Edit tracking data
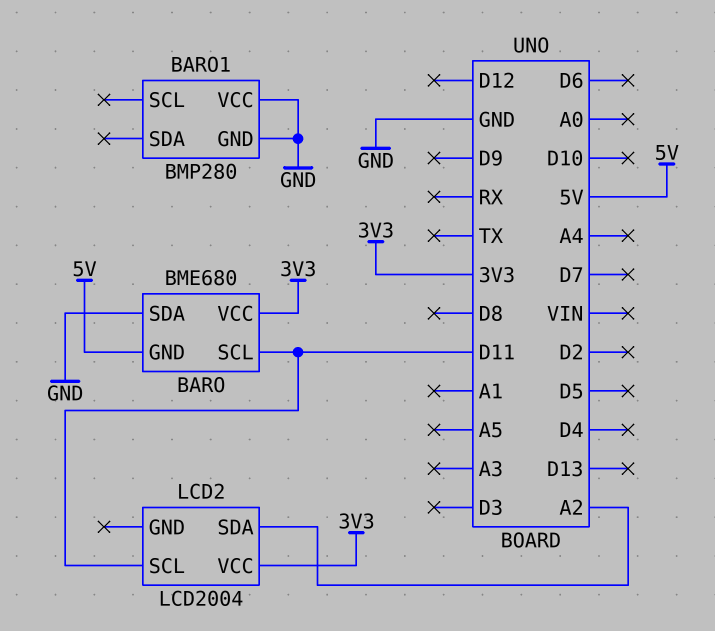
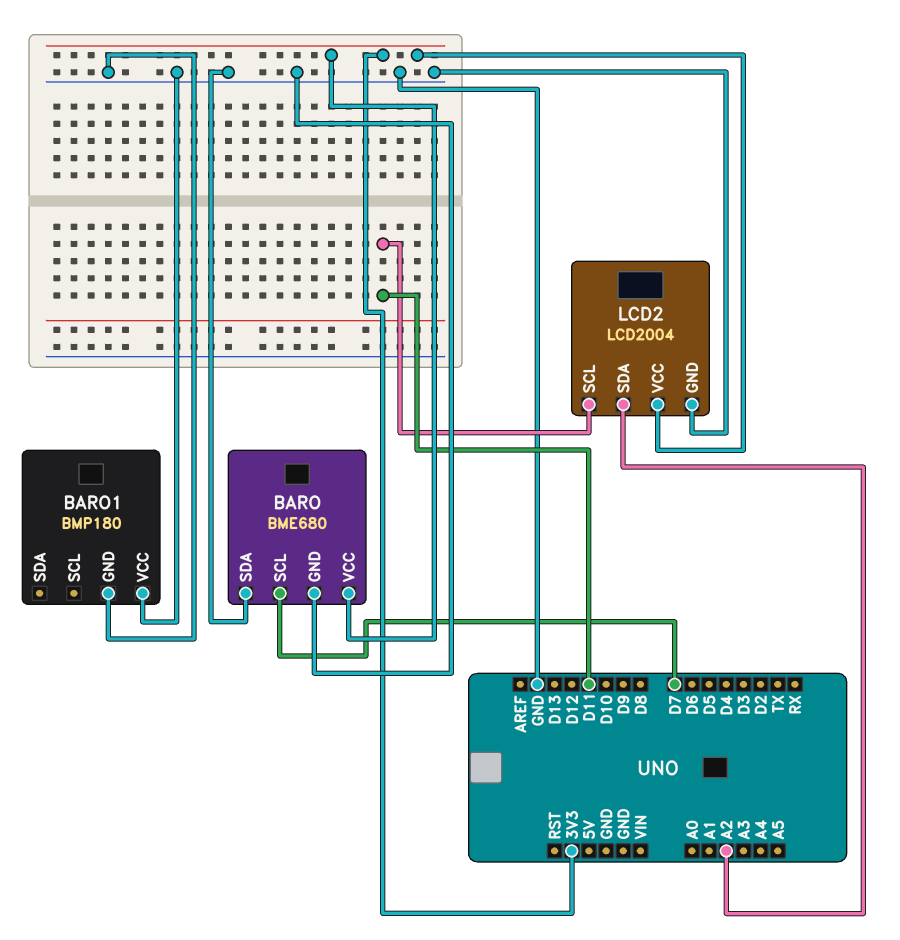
BARO pin GND: 5V -> GND
BARO pin SCL: D11 -> D7
BARO1: BMP280 -> BMP180
LCD2 pin GND: none -> GND

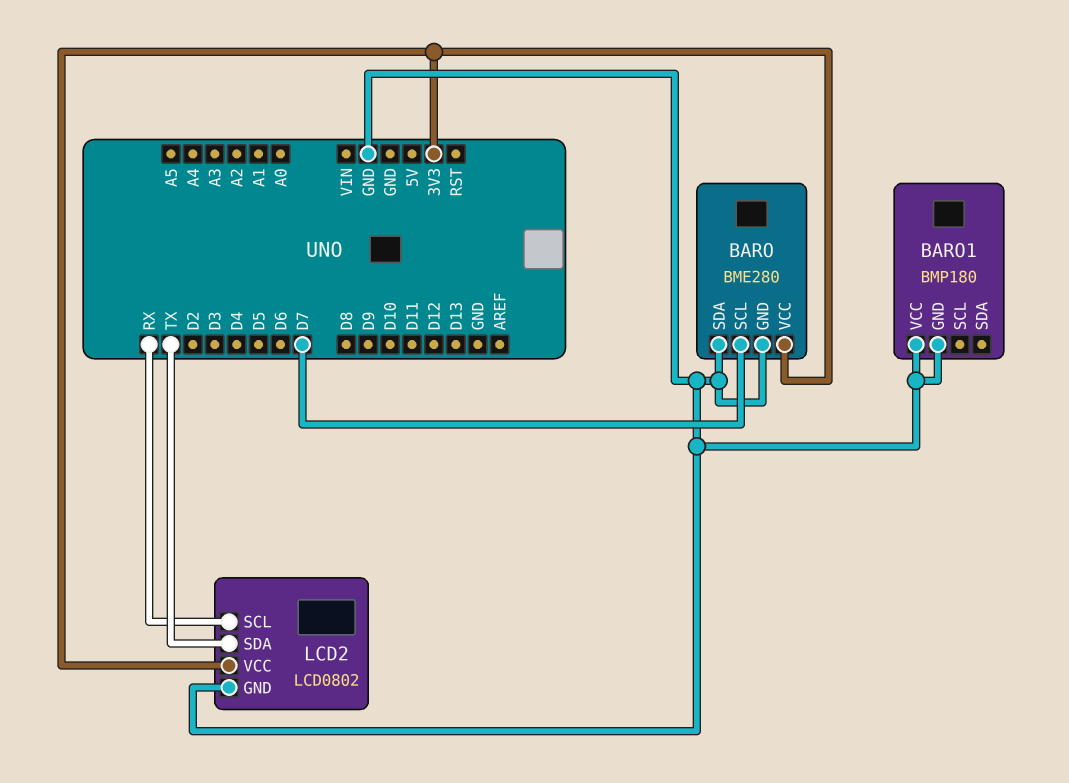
BARO: BME680 -> BME280
LCD2: LCD2004 -> LCD0802
LCD2 pin SCL: D11 -> RX
LCD2 pin SDA: A2 -> TX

• _Aim of the exercise_: Reproduce the records verbatim, omitting all images they contain.

• _Answer to this exercise_:
BARO pin GND: 5V -> GND
BARO pin SCL: D11 -> D7
BARO1: BMP280 -> BMP180
LCD2 pin GND: none -> GND

BARO: BME680 -> BME280
LCD2: LCD2004 -> LCD0802
LCD2 pin SCL: D11 -> RX
LCD2 pin SDA: A2 -> TX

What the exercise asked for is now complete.